--- Data section ---

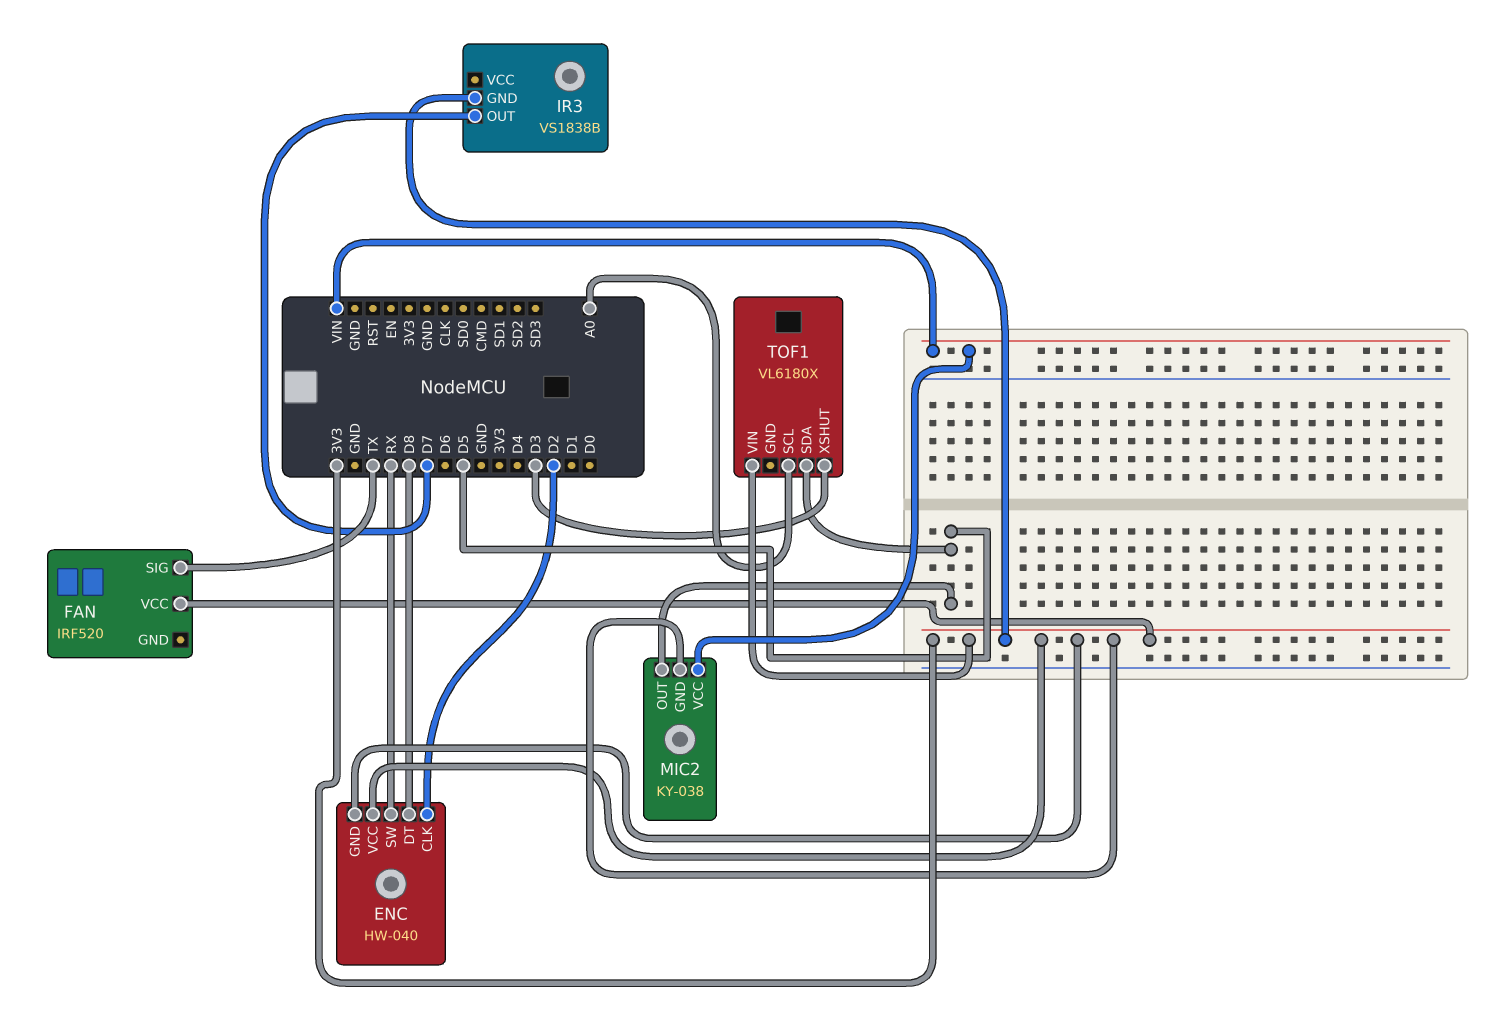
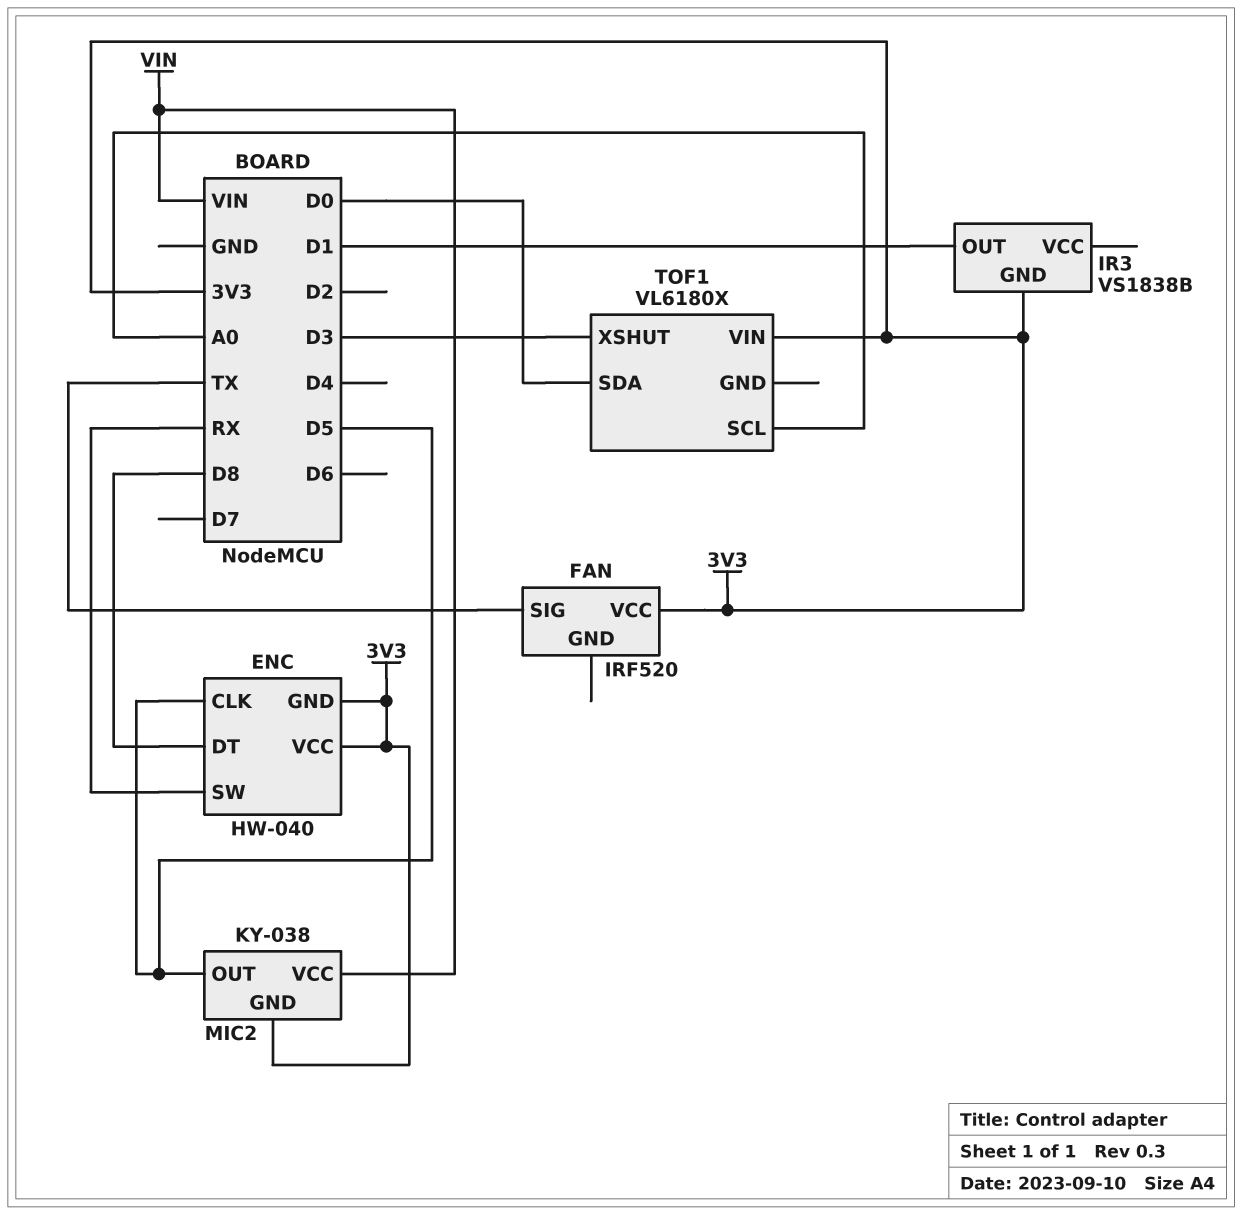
ENC pin CLK: D2 -> D5
IR3 pin OUT: D7 -> D1
TOF1 pin SDA: D5 -> D0

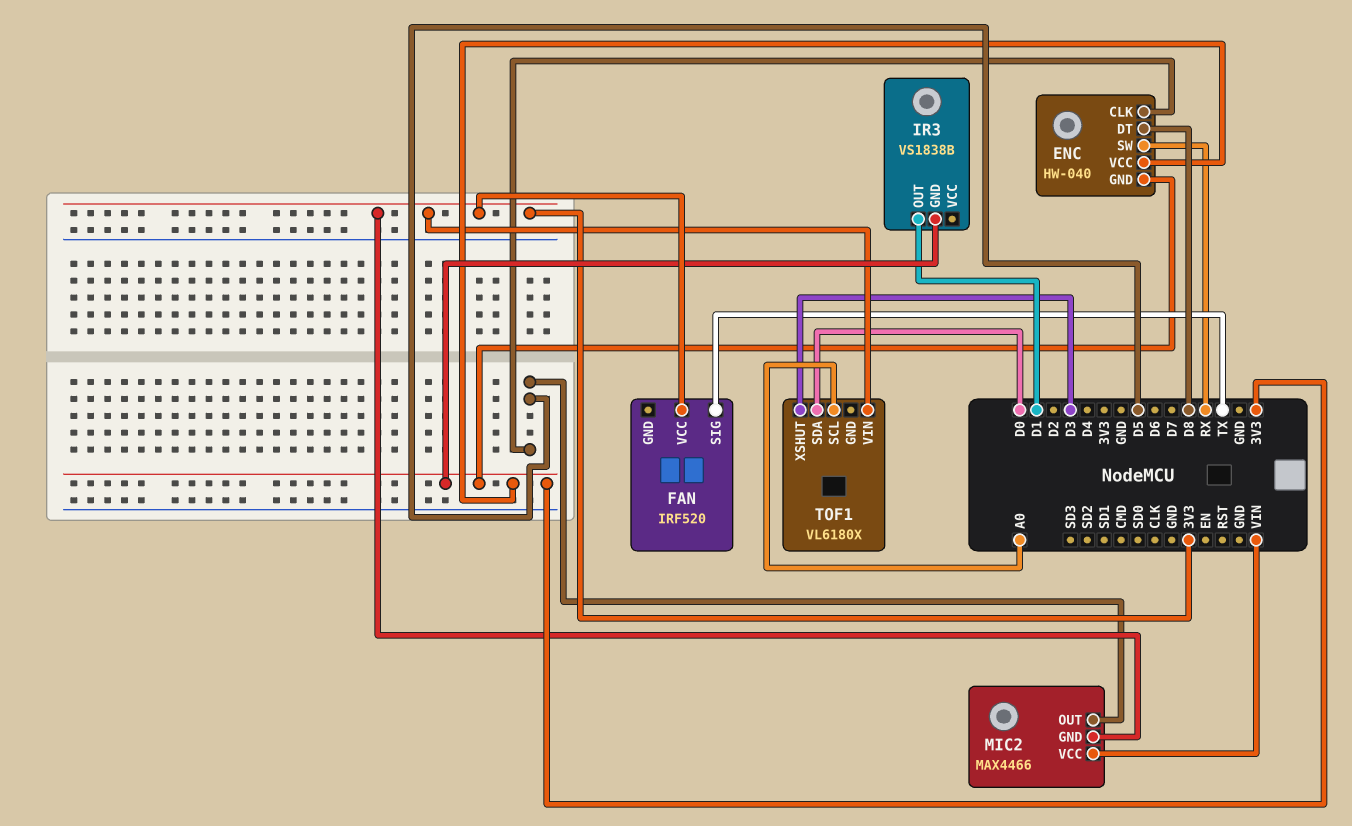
MIC2: KY-038 -> MAX4466

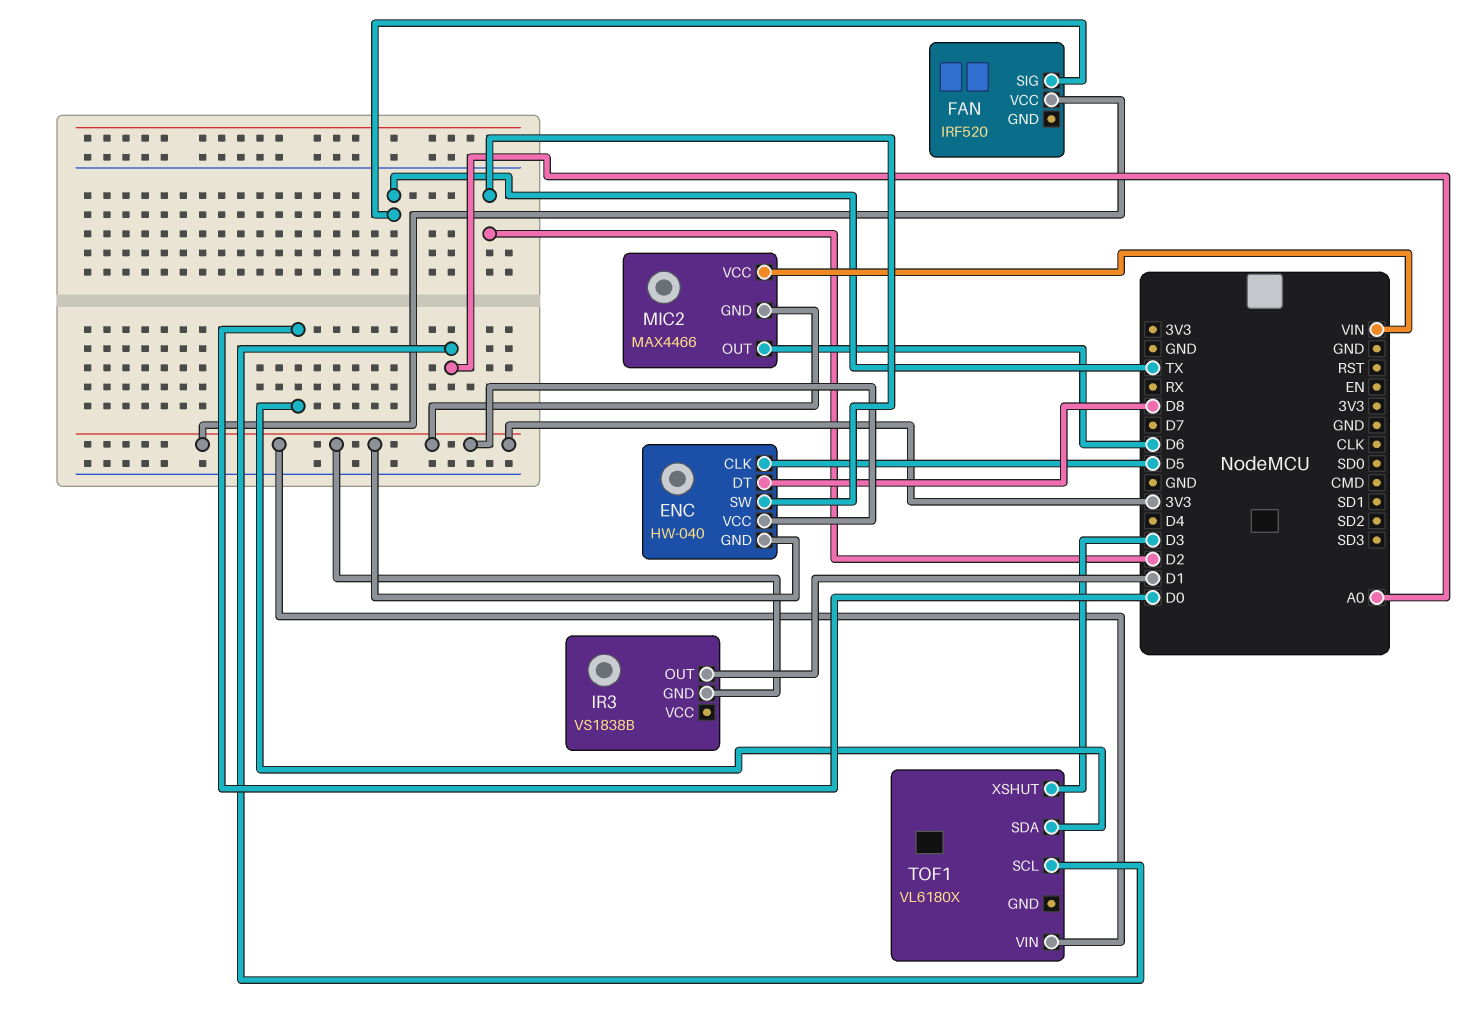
ENC pin SW: RX -> D2
MIC2 pin OUT: D5 -> D6

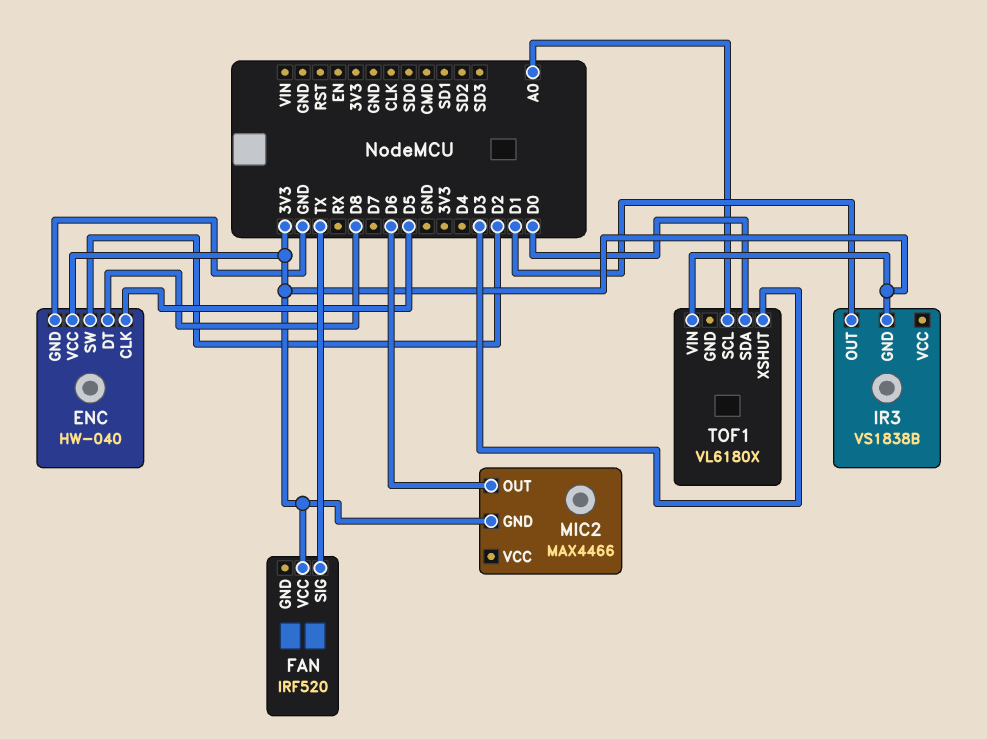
ENC pin GND: 3V3 -> GND
MIC2 pin VCC: VIN -> none

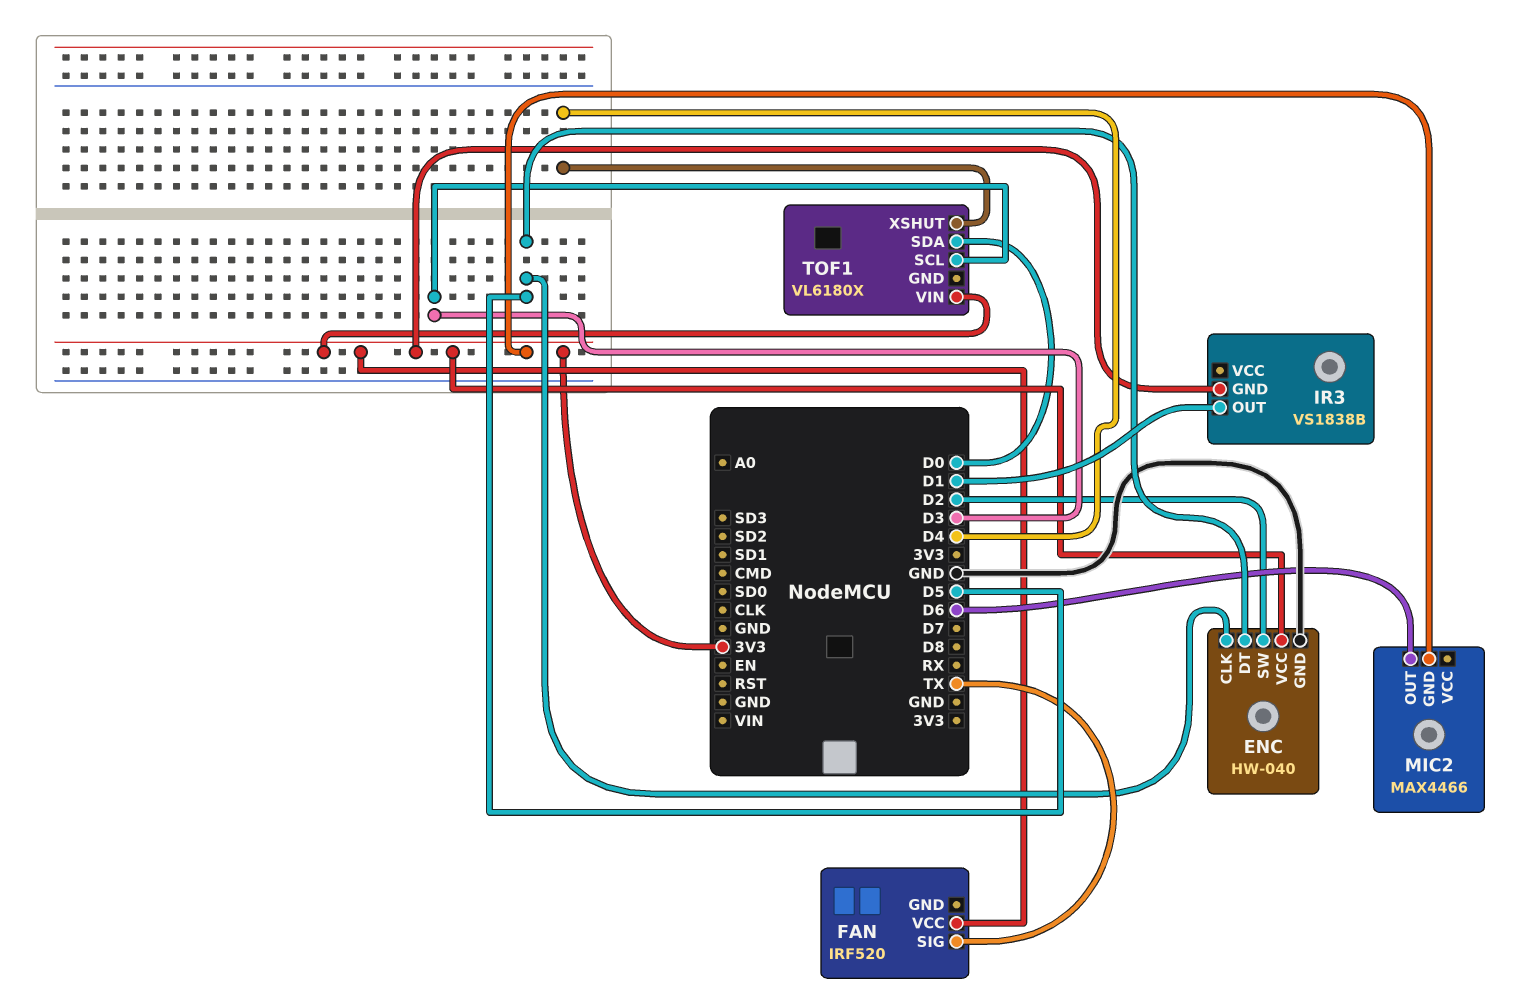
ENC pin DT: D8 -> D5
TOF1 pin SCL: A0 -> D3
TOF1 pin XSHUT: D3 -> D4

--- Brief ---
Begin with the line that has "MIC2 pin VCC: VIN -> none" and continue to the last line of the entries, printing each line exactly and nothing else; include both ends and skip the pictures.

--- Completed task ---
MIC2 pin VCC: VIN -> none

ENC pin DT: D8 -> D5
TOF1 pin SCL: A0 -> D3
TOF1 pin XSHUT: D3 -> D4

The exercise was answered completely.